### Exercise
Print the first line of the records below and every line after it, up to and including the line with "purple egg: 3 -> 6". Print nothing else.

### Object transformation records
------------------------------------------------------------
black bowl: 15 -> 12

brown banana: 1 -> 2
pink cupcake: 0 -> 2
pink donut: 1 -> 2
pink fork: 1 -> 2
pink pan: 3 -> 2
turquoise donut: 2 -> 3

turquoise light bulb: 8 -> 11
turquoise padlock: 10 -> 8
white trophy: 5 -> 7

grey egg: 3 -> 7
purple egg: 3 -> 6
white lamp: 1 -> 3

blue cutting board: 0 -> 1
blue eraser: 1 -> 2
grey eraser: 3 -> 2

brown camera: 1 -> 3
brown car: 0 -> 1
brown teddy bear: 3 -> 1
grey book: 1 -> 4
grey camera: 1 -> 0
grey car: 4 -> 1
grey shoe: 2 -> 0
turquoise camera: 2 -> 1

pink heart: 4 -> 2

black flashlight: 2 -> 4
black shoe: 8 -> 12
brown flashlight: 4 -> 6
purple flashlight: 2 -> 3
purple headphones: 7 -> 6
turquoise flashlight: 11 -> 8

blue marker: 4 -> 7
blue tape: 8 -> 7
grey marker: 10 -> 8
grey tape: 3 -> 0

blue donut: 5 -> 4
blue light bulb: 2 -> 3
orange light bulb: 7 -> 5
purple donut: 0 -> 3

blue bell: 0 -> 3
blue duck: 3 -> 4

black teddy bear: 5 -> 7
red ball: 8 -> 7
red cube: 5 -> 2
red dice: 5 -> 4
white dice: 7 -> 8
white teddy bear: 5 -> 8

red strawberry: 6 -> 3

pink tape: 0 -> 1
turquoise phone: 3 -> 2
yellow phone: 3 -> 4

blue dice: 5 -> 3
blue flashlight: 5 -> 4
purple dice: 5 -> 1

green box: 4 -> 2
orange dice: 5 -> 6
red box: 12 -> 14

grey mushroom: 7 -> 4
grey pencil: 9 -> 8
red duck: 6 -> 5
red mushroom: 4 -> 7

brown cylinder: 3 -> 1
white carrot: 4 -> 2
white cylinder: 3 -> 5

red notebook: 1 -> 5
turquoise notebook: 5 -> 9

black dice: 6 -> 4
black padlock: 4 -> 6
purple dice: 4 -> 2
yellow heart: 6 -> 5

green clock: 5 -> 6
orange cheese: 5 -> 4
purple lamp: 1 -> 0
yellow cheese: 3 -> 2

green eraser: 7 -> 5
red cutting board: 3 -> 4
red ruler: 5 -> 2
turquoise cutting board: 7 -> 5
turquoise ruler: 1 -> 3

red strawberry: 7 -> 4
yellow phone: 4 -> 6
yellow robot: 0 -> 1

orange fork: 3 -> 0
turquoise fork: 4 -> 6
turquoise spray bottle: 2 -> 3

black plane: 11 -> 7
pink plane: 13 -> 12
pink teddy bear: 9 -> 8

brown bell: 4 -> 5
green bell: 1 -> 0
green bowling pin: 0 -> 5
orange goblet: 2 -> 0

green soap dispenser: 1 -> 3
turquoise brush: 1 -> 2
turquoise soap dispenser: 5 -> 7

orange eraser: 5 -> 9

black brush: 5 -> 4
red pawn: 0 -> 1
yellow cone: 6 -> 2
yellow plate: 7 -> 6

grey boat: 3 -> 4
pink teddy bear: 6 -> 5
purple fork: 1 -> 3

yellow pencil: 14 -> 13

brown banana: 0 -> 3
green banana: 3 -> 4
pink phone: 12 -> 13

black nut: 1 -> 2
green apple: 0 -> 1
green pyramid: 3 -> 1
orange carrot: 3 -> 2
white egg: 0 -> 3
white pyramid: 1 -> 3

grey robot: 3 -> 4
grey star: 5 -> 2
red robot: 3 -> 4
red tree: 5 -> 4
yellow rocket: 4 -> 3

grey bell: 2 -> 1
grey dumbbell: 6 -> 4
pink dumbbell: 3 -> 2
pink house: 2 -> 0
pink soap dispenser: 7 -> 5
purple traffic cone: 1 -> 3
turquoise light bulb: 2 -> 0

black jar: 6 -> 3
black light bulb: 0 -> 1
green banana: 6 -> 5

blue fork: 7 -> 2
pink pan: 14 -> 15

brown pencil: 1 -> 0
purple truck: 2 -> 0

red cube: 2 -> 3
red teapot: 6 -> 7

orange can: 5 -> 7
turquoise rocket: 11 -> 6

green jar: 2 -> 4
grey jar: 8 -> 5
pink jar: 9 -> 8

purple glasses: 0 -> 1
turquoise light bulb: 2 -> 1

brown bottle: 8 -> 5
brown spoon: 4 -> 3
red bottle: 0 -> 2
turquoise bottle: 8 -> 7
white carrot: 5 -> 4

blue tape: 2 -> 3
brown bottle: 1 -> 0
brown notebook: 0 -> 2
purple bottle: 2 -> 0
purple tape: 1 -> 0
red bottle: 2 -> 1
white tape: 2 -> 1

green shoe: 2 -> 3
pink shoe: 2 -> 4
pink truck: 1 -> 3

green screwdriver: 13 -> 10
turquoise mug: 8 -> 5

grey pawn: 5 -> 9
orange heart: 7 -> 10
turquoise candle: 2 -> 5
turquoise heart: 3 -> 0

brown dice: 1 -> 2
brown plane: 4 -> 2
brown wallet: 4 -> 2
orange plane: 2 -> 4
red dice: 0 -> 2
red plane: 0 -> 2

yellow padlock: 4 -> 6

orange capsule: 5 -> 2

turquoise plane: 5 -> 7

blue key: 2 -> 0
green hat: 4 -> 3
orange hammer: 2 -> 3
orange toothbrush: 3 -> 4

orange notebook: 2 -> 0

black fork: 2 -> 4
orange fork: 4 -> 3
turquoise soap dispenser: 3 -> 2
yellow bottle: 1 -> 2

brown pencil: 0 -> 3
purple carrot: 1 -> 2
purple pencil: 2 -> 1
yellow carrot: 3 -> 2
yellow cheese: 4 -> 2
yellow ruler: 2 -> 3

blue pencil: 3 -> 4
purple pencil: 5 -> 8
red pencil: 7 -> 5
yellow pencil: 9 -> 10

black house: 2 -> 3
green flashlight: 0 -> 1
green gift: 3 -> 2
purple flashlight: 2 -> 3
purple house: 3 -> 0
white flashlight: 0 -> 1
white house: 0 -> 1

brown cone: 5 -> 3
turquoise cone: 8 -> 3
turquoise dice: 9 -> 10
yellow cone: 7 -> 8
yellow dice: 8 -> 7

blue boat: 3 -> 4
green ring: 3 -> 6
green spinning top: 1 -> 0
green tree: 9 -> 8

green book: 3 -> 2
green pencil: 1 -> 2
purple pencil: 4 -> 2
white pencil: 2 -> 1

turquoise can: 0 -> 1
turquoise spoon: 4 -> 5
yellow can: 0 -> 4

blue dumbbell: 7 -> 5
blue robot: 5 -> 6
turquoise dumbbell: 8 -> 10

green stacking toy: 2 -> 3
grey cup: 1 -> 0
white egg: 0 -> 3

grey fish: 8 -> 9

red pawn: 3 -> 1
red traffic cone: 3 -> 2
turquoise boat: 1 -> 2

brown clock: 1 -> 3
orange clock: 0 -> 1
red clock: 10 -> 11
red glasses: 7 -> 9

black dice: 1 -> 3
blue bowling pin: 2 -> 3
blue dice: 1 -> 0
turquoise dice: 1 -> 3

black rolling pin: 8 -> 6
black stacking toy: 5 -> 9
------------------------------------------------------------
### Result of this task
black bowl: 15 -> 12

brown banana: 1 -> 2
pink cupcake: 0 -> 2
pink donut: 1 -> 2
pink fork: 1 -> 2
pink pan: 3 -> 2
turquoise donut: 2 -> 3

turquoise light bulb: 8 -> 11
turquoise padlock: 10 -> 8
white trophy: 5 -> 7

grey egg: 3 -> 7
purple egg: 3 -> 6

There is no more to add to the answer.